**THE PROBLEM:** Reproduce the whole listing, character for character.

[Rows from a segmentation dataset]
(begin)

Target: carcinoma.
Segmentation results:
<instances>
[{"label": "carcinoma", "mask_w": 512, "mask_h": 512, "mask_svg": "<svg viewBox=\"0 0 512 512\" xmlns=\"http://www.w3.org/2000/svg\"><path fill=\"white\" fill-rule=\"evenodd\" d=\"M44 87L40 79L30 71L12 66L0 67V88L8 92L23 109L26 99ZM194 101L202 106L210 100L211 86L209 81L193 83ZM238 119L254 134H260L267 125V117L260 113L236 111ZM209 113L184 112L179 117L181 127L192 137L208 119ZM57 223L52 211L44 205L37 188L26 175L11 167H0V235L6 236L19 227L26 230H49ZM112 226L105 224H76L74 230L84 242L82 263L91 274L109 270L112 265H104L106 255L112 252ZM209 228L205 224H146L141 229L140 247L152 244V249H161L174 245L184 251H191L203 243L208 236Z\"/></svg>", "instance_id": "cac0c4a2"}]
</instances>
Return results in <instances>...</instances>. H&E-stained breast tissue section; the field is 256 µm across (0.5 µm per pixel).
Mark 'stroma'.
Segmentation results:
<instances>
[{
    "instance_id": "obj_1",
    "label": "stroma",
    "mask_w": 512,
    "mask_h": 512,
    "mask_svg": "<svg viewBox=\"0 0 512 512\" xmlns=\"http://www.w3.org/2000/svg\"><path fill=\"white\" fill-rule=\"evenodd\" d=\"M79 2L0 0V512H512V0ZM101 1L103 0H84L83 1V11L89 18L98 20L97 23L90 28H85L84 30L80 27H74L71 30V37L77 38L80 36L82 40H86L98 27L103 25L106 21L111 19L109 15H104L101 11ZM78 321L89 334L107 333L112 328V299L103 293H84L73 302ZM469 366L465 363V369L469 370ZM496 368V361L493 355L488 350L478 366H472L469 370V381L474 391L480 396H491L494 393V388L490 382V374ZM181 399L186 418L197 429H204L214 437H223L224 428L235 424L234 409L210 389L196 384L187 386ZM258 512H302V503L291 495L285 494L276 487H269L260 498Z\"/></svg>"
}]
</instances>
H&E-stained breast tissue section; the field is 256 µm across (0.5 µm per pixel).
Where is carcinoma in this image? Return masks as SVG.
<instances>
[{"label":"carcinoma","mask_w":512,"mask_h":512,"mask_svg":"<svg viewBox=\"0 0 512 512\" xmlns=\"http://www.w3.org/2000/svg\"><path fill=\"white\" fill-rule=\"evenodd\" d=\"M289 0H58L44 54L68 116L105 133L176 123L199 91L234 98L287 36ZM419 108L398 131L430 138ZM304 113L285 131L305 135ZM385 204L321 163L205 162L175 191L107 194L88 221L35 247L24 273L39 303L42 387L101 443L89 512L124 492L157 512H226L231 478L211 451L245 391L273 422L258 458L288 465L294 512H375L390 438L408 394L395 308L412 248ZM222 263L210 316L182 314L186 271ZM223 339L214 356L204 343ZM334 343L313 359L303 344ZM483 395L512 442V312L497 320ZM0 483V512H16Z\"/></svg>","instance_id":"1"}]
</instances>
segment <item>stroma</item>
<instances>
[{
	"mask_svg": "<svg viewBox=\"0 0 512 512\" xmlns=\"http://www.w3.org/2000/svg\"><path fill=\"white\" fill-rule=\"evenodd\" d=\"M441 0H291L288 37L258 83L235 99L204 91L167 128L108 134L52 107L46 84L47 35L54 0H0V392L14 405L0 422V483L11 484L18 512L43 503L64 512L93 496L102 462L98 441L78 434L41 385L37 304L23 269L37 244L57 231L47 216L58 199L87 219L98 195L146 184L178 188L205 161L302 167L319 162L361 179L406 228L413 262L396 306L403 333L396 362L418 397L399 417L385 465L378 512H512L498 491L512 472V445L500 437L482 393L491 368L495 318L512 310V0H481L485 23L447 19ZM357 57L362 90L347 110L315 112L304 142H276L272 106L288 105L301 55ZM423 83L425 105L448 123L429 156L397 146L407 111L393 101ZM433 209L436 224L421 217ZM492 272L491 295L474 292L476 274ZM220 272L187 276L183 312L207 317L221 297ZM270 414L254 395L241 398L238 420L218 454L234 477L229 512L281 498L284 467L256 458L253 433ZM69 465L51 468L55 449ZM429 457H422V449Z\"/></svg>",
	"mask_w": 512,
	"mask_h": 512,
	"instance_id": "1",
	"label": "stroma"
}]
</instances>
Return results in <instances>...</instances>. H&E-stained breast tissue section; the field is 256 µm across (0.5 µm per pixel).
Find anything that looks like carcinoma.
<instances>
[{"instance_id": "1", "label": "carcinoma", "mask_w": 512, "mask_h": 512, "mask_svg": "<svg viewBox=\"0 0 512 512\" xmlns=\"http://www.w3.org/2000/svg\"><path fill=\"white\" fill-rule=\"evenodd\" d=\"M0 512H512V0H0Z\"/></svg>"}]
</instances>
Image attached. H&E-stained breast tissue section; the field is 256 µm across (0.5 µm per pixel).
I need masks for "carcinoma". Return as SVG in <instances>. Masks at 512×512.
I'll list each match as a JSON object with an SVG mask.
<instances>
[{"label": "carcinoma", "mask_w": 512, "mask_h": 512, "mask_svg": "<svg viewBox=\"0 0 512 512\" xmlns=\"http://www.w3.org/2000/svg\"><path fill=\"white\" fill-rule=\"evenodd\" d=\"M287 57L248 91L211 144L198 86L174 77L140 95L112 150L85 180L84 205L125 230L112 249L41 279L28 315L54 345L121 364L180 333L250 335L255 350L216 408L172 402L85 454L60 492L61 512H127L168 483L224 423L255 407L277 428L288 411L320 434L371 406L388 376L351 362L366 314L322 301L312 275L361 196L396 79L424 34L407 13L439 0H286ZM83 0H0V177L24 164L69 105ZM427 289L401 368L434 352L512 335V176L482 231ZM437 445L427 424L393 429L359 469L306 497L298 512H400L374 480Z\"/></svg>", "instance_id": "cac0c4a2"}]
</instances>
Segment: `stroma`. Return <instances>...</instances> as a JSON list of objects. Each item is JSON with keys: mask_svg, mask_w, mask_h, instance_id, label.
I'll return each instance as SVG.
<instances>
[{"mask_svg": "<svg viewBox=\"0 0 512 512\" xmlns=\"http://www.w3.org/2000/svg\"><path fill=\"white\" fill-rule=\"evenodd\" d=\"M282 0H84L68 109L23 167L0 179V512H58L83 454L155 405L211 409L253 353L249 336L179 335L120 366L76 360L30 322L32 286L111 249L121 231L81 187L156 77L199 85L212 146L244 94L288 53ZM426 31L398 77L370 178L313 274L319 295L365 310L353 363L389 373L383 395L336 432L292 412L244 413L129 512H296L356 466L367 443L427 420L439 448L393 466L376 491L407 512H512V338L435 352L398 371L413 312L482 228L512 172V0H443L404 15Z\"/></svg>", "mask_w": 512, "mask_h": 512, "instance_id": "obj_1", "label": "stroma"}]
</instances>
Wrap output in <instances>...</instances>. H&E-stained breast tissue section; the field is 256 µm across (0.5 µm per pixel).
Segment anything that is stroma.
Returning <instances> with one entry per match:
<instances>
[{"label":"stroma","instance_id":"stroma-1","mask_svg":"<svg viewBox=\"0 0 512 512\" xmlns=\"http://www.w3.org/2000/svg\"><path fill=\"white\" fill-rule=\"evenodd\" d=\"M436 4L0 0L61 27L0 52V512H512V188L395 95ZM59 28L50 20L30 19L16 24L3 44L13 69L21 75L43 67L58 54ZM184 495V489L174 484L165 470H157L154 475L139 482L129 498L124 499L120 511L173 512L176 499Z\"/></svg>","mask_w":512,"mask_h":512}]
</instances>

(end)

**TASK RESULT:**
Target: carcinoma.
Segmentation results:
<instances>
[{"label": "carcinoma", "mask_w": 512, "mask_h": 512, "mask_svg": "<svg viewBox=\"0 0 512 512\" xmlns=\"http://www.w3.org/2000/svg\"><path fill=\"white\" fill-rule=\"evenodd\" d=\"M44 87L40 79L30 71L12 66L0 67V88L8 92L23 109L26 99ZM194 101L202 106L210 100L211 86L209 81L193 83ZM238 119L254 134H260L267 125V117L260 113L236 111ZM209 113L184 112L179 117L181 127L192 137L208 119ZM57 223L52 211L44 205L37 188L26 175L11 167H0V235L6 236L19 227L26 230H49ZM112 226L105 224H76L74 230L84 242L82 263L91 274L109 270L112 265H104L106 255L112 252ZM209 228L205 224H146L141 229L140 247L152 244V249H161L174 245L184 251H191L203 243L208 236Z\"/></svg>", "instance_id": "cac0c4a2"}]
</instances>
Return results in <instances>...</instances>. H&E-stained breast tissue section; the field is 256 µm across (0.5 µm per pixel).
Mark 'stroma'.
Segmentation results:
<instances>
[{
    "instance_id": "obj_1",
    "label": "stroma",
    "mask_w": 512,
    "mask_h": 512,
    "mask_svg": "<svg viewBox=\"0 0 512 512\" xmlns=\"http://www.w3.org/2000/svg\"><path fill=\"white\" fill-rule=\"evenodd\" d=\"M79 2L0 0V512H512V0ZM101 1L103 0H84L83 1V11L89 18L98 20L97 23L90 28H85L84 30L80 27H74L71 30V37L77 38L80 36L82 40H86L98 27L103 25L106 21L111 19L109 15H104L101 11ZM78 321L89 334L107 333L112 328V299L103 293H84L73 302ZM469 366L465 363V369L469 370ZM496 368V361L493 355L488 350L478 366H472L469 370V381L474 391L480 396H491L494 393V388L490 382V374ZM181 399L186 418L197 429H204L214 437H223L224 428L235 424L234 409L210 389L196 384L187 386ZM258 512H302V503L291 495L285 494L276 487H269L260 498Z\"/></svg>"
}]
</instances>
H&E-stained breast tissue section; the field is 256 µm across (0.5 µm per pixel).
Where is carcinoma in this image? Return masks as SVG.
<instances>
[{"label":"carcinoma","mask_w":512,"mask_h":512,"mask_svg":"<svg viewBox=\"0 0 512 512\" xmlns=\"http://www.w3.org/2000/svg\"><path fill=\"white\" fill-rule=\"evenodd\" d=\"M289 0H58L44 54L68 116L105 133L176 123L199 91L234 98L287 36ZM419 108L398 131L430 138ZM304 113L285 131L305 135ZM385 204L321 163L205 162L175 191L107 194L88 221L35 247L24 273L39 303L42 387L101 443L89 512L124 492L157 512H226L231 478L211 451L245 391L273 422L258 458L288 465L294 512H375L390 438L408 394L395 308L412 248ZM222 263L210 316L182 314L186 271ZM223 339L214 356L204 343ZM334 343L313 359L303 344ZM483 395L512 442V312L497 320ZM0 483V512H16Z\"/></svg>","instance_id":"1"}]
</instances>
segment <item>stroma</item>
<instances>
[{
	"mask_svg": "<svg viewBox=\"0 0 512 512\" xmlns=\"http://www.w3.org/2000/svg\"><path fill=\"white\" fill-rule=\"evenodd\" d=\"M441 0H291L288 37L258 83L235 99L204 91L167 128L108 134L52 107L46 84L47 35L54 0H0V392L14 405L0 422V483L11 484L18 512L43 503L64 512L93 496L102 462L98 441L78 434L41 385L37 304L23 269L37 244L57 231L47 216L58 199L87 219L98 195L146 184L178 188L205 161L302 167L319 162L361 179L406 228L413 262L396 306L403 333L396 362L418 397L399 417L385 465L378 512H512L498 491L512 472V445L500 437L482 393L491 368L495 318L512 310V0H481L485 23L447 19ZM357 57L362 90L347 110L315 112L304 142H276L272 106L288 105L301 55ZM423 83L425 105L448 123L429 156L397 146L407 111L393 101ZM433 209L436 224L421 217ZM492 272L491 295L474 292L476 274ZM220 272L187 276L183 312L207 317L221 297ZM270 414L254 395L241 398L238 420L218 454L234 477L229 512L281 498L284 467L256 458L253 433ZM69 465L51 468L55 449ZM429 457H422V449Z\"/></svg>",
	"mask_w": 512,
	"mask_h": 512,
	"instance_id": "1",
	"label": "stroma"
}]
</instances>
Return results in <instances>...</instances>. H&E-stained breast tissue section; the field is 256 µm across (0.5 µm per pixel).
Find anything that looks like carcinoma.
<instances>
[{"instance_id": "1", "label": "carcinoma", "mask_w": 512, "mask_h": 512, "mask_svg": "<svg viewBox=\"0 0 512 512\" xmlns=\"http://www.w3.org/2000/svg\"><path fill=\"white\" fill-rule=\"evenodd\" d=\"M0 512H512V0H0Z\"/></svg>"}]
</instances>
Image attached. H&E-stained breast tissue section; the field is 256 µm across (0.5 µm per pixel).
I need masks for "carcinoma". Return as SVG in <instances>. Masks at 512×512.
I'll list each match as a JSON object with an SVG mask.
<instances>
[{"label": "carcinoma", "mask_w": 512, "mask_h": 512, "mask_svg": "<svg viewBox=\"0 0 512 512\" xmlns=\"http://www.w3.org/2000/svg\"><path fill=\"white\" fill-rule=\"evenodd\" d=\"M287 57L248 91L211 144L198 86L174 77L140 95L112 150L85 180L84 205L125 230L112 249L41 279L28 315L54 345L121 364L180 333L250 335L255 350L216 408L172 402L85 454L60 492L61 512H127L168 483L224 423L255 407L277 428L288 411L320 434L371 406L388 376L351 362L366 314L322 301L312 275L361 196L396 79L424 34L407 13L439 0H286ZM83 0H0V177L24 164L69 105ZM427 289L401 368L434 352L512 335V176L482 231ZM437 445L427 424L393 429L359 469L306 497L298 512H400L374 480Z\"/></svg>", "instance_id": "cac0c4a2"}]
</instances>
Segment: `stroma`. Return <instances>...</instances> as a JSON list of objects. Each item is JSON with keys: mask_svg, mask_w, mask_h, instance_id, label.
I'll return each instance as SVG.
<instances>
[{"mask_svg": "<svg viewBox=\"0 0 512 512\" xmlns=\"http://www.w3.org/2000/svg\"><path fill=\"white\" fill-rule=\"evenodd\" d=\"M282 0H84L68 109L23 167L0 179V512H58L83 454L155 405L211 409L253 353L249 336L179 335L120 366L76 360L30 322L32 286L111 249L121 231L81 187L156 77L199 85L212 146L244 94L288 53ZM426 31L398 77L370 178L313 274L319 295L365 310L353 363L389 373L383 395L336 432L292 412L244 413L129 512H296L356 466L367 443L427 420L439 448L393 466L376 491L407 512H512V338L435 352L398 371L413 312L482 228L512 172V0H443L404 15Z\"/></svg>", "mask_w": 512, "mask_h": 512, "instance_id": "obj_1", "label": "stroma"}]
</instances>
Wrap output in <instances>...</instances>. H&E-stained breast tissue section; the field is 256 µm across (0.5 µm per pixel).
Segment anything that is stroma.
Returning <instances> with one entry per match:
<instances>
[{"label":"stroma","instance_id":"stroma-1","mask_svg":"<svg viewBox=\"0 0 512 512\" xmlns=\"http://www.w3.org/2000/svg\"><path fill=\"white\" fill-rule=\"evenodd\" d=\"M436 4L0 0L61 27L0 52V512H512V188L395 95ZM59 28L50 20L30 19L16 24L3 44L13 69L21 75L43 67L58 54ZM184 495V489L174 484L165 470H157L154 475L139 482L129 498L124 499L120 511L173 512L176 499Z\"/></svg>","mask_w":512,"mask_h":512}]
</instances>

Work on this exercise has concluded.